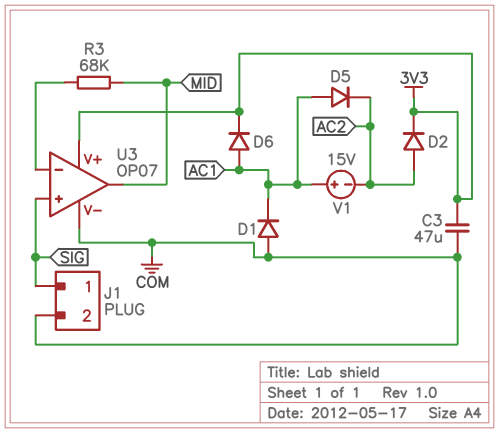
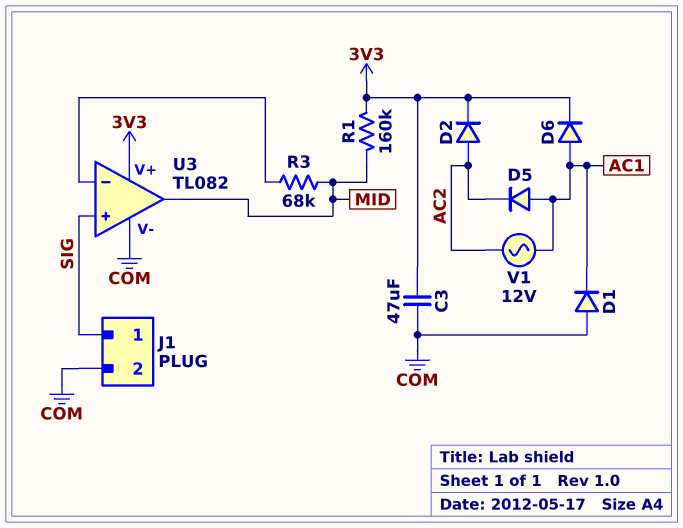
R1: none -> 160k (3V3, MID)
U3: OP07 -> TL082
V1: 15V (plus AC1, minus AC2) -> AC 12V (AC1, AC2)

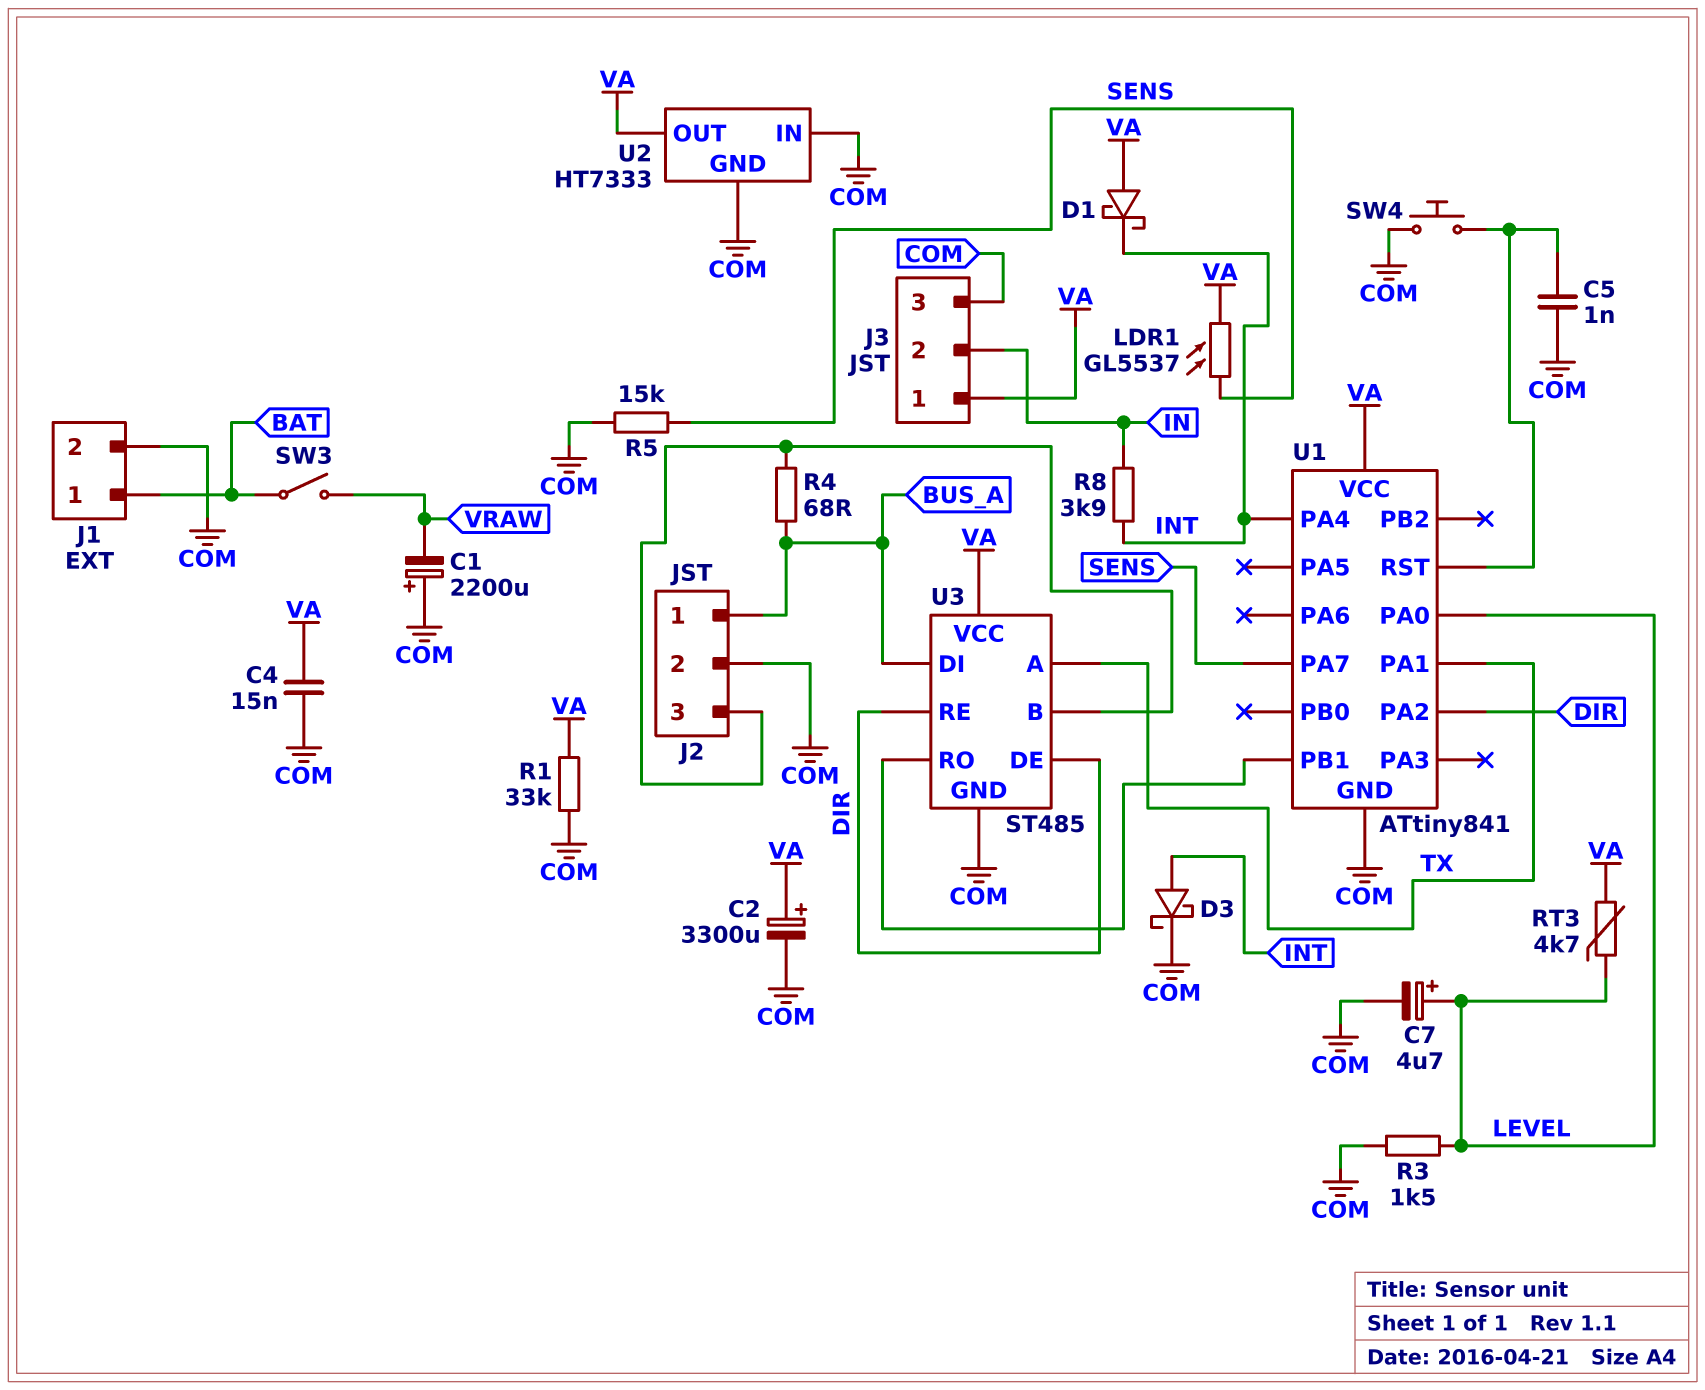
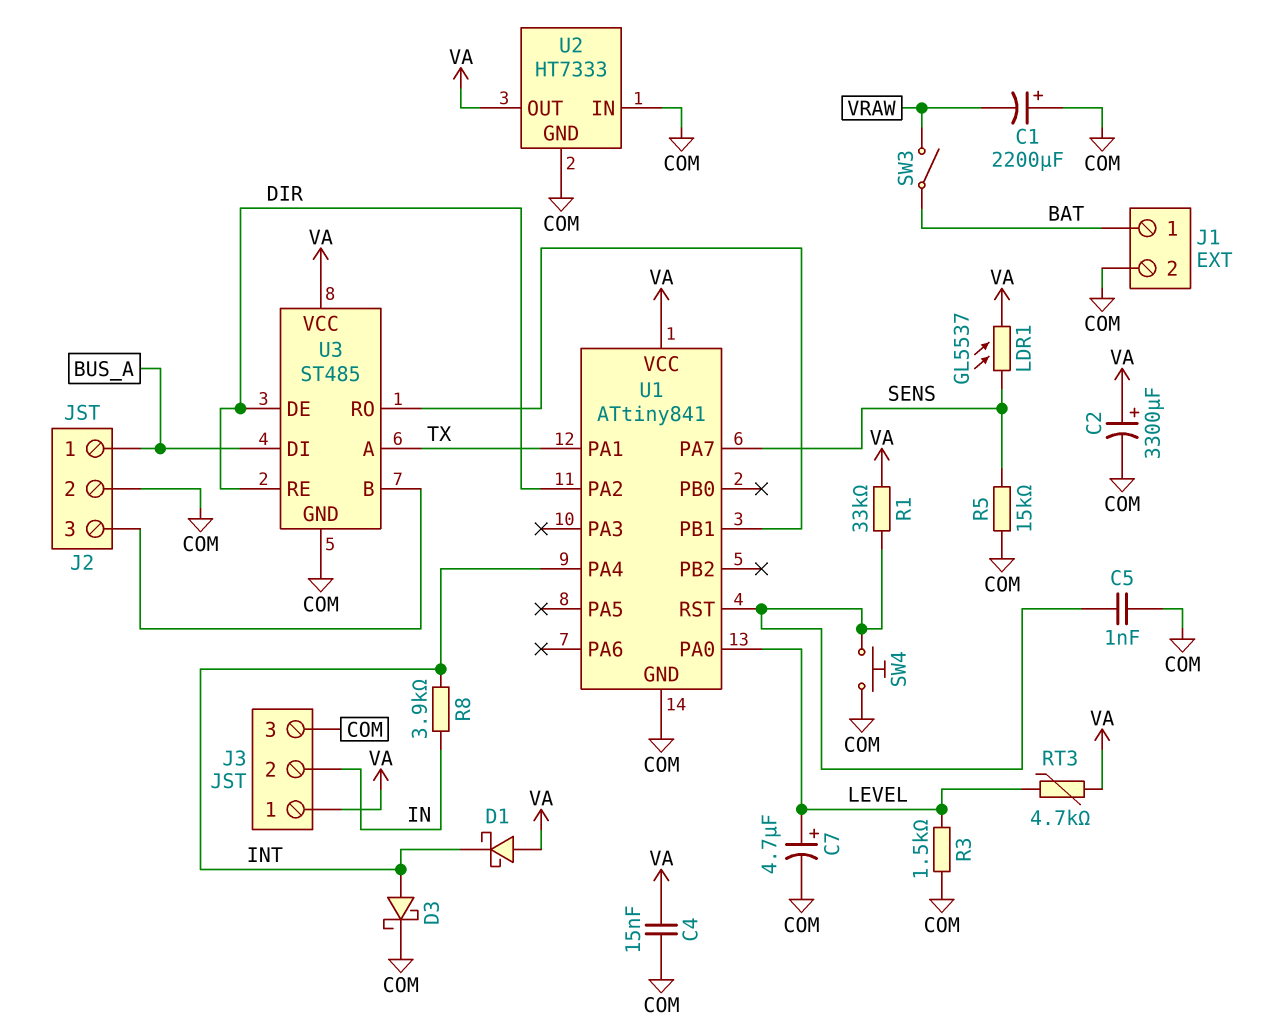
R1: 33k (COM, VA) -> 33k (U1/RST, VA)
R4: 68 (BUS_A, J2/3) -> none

·····

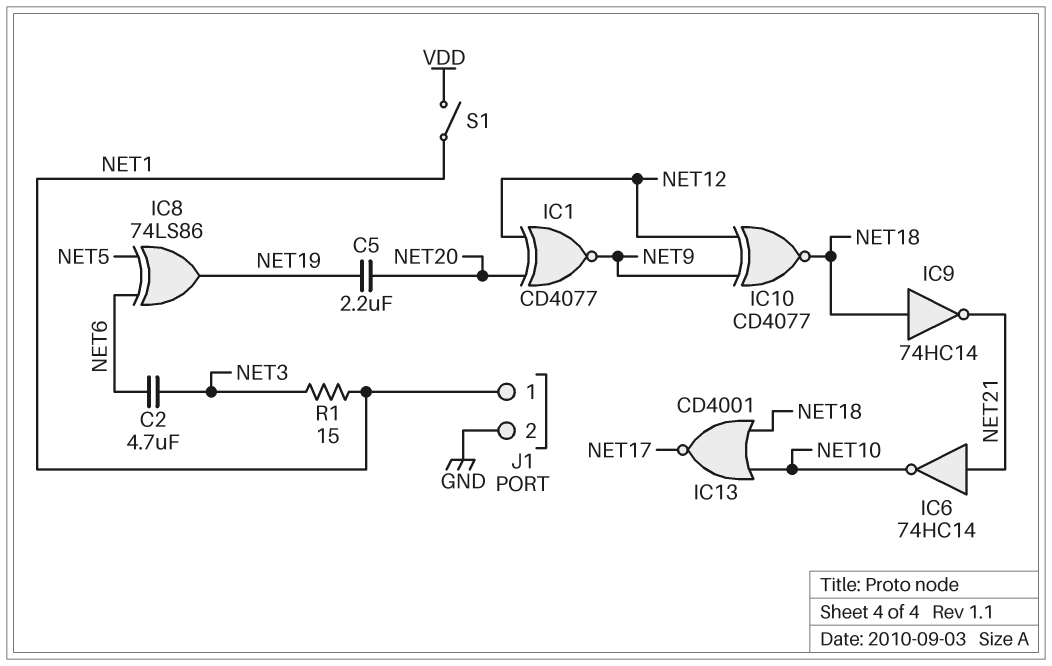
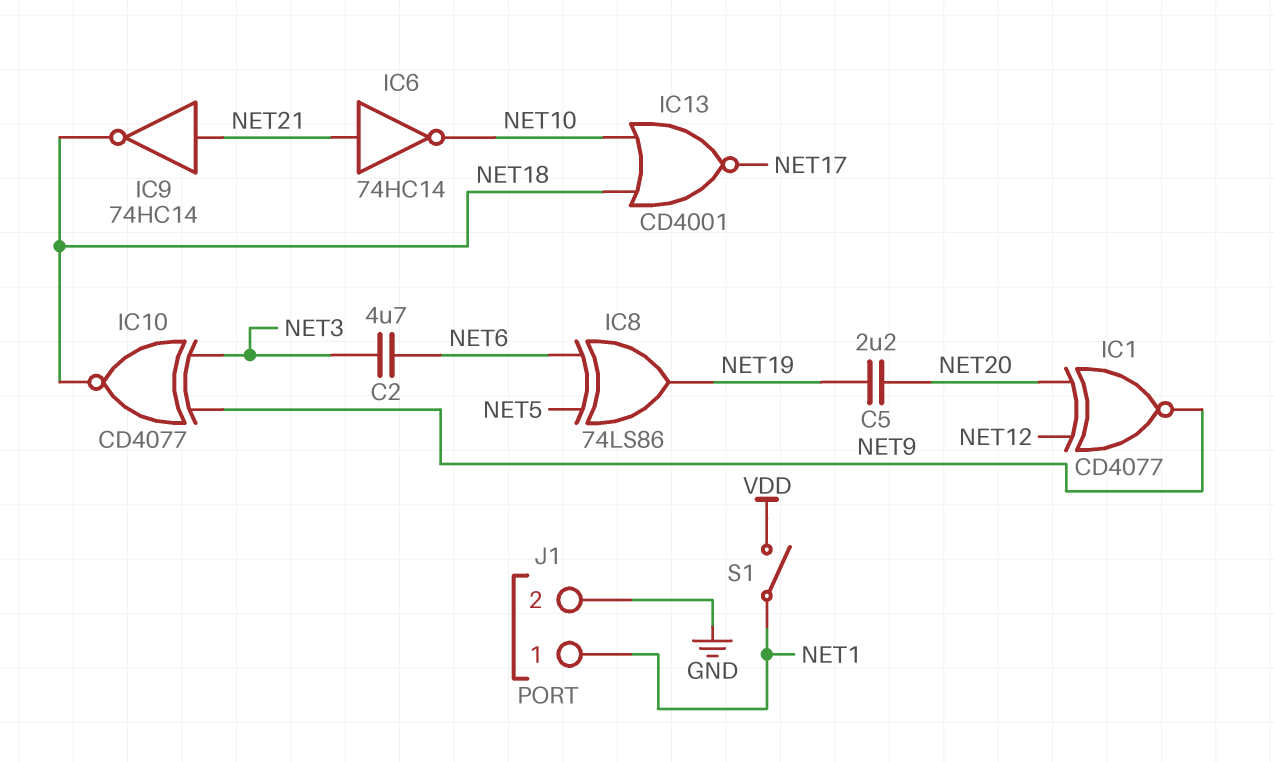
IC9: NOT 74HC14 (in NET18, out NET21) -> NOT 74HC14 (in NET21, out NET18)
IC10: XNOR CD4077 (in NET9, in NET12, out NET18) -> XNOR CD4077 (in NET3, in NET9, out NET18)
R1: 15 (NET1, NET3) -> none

·····

Copy out all lines of the listing above that include "none".

Your solution:
R1: none -> 160k (3V3, MID)
R4: 68 (BUS_A, J2/3) -> none
R1: 15 (NET1, NET3) -> none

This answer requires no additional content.